- EXERCISE BRIEF -
Every record must be given again word for word; no picture belongs in the copy.

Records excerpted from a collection
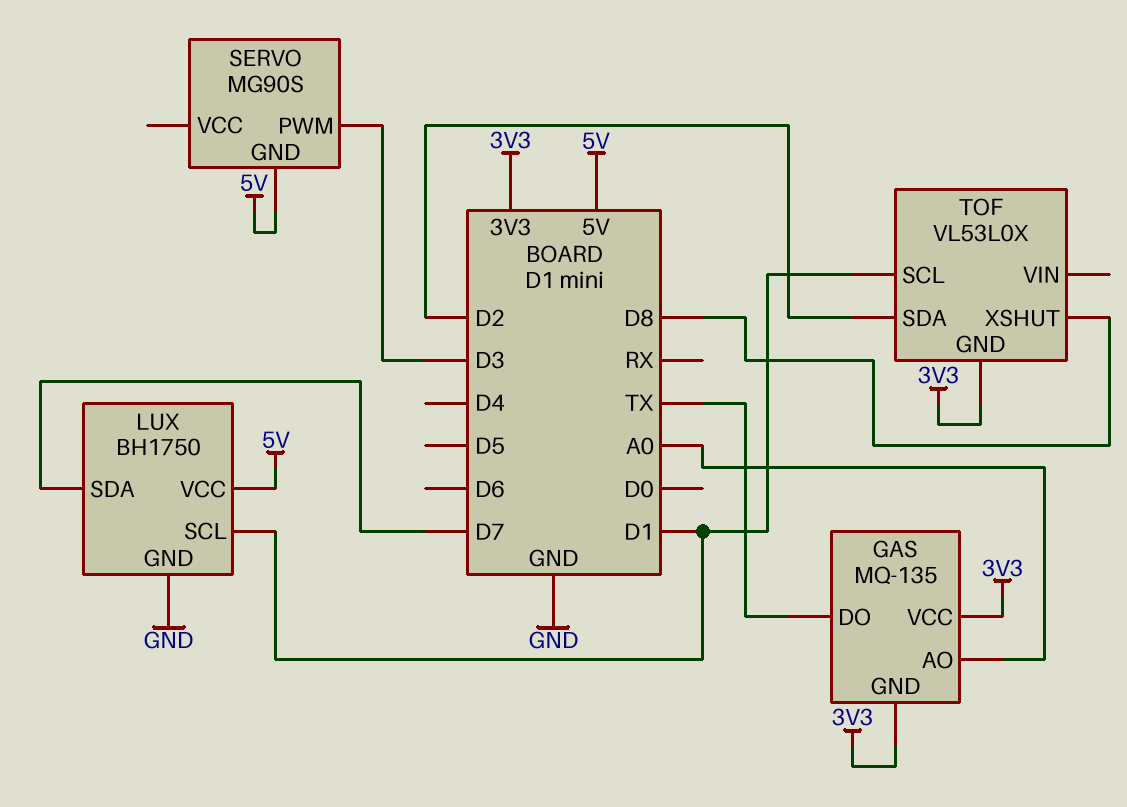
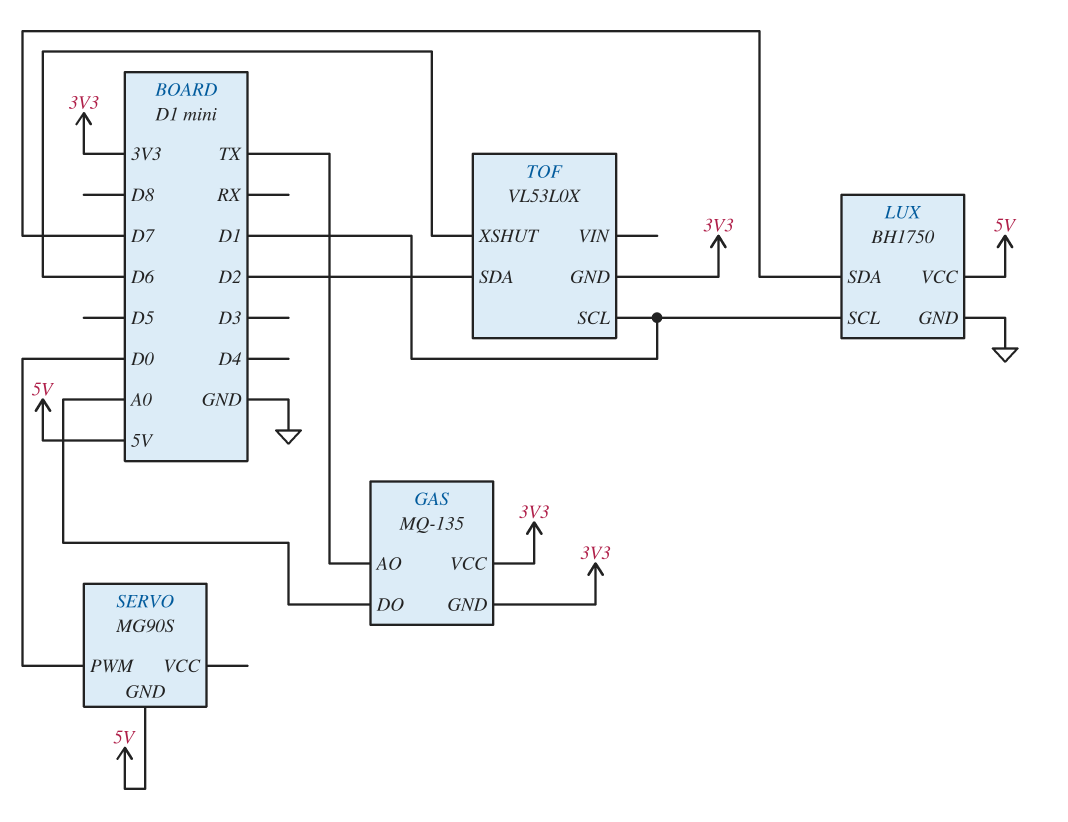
GAS pin AO: A0 -> TX
GAS pin DO: TX -> A0
SERVO pin PWM: D3 -> D0
TOF pin XSHUT: D8 -> D6

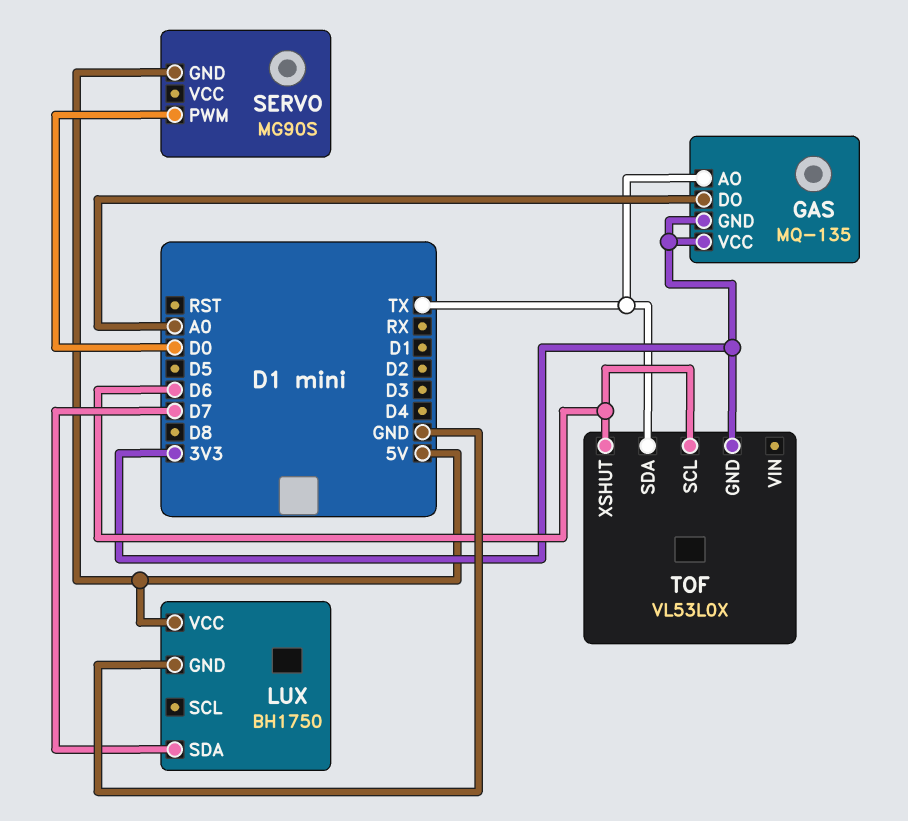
LUX pin SCL: D1 -> none
TOF pin SCL: D1 -> D6
TOF pin SDA: D2 -> TX

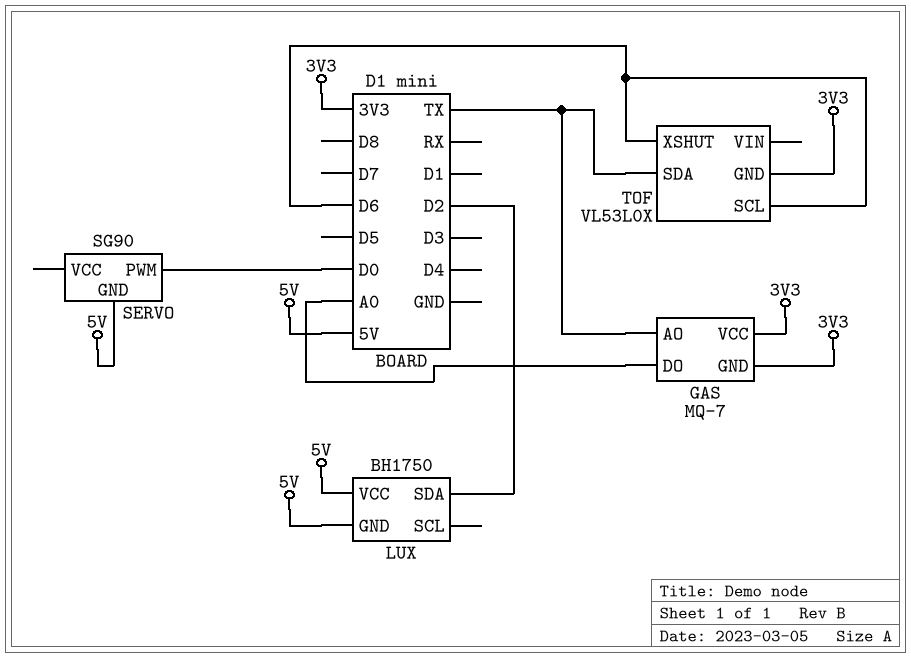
GAS: MQ-135 -> MQ-7
LUX pin GND: GND -> 5V
LUX pin SDA: D7 -> D2
SERVO: MG90S -> SG90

- ANSWER TO THIS PROBLEM -
GAS pin AO: A0 -> TX
GAS pin DO: TX -> A0
SERVO pin PWM: D3 -> D0
TOF pin XSHUT: D8 -> D6

LUX pin SCL: D1 -> none
TOF pin SCL: D1 -> D6
TOF pin SDA: D2 -> TX

GAS: MQ-135 -> MQ-7
LUX pin GND: GND -> 5V
LUX pin SDA: D7 -> D2
SERVO: MG90S -> SG90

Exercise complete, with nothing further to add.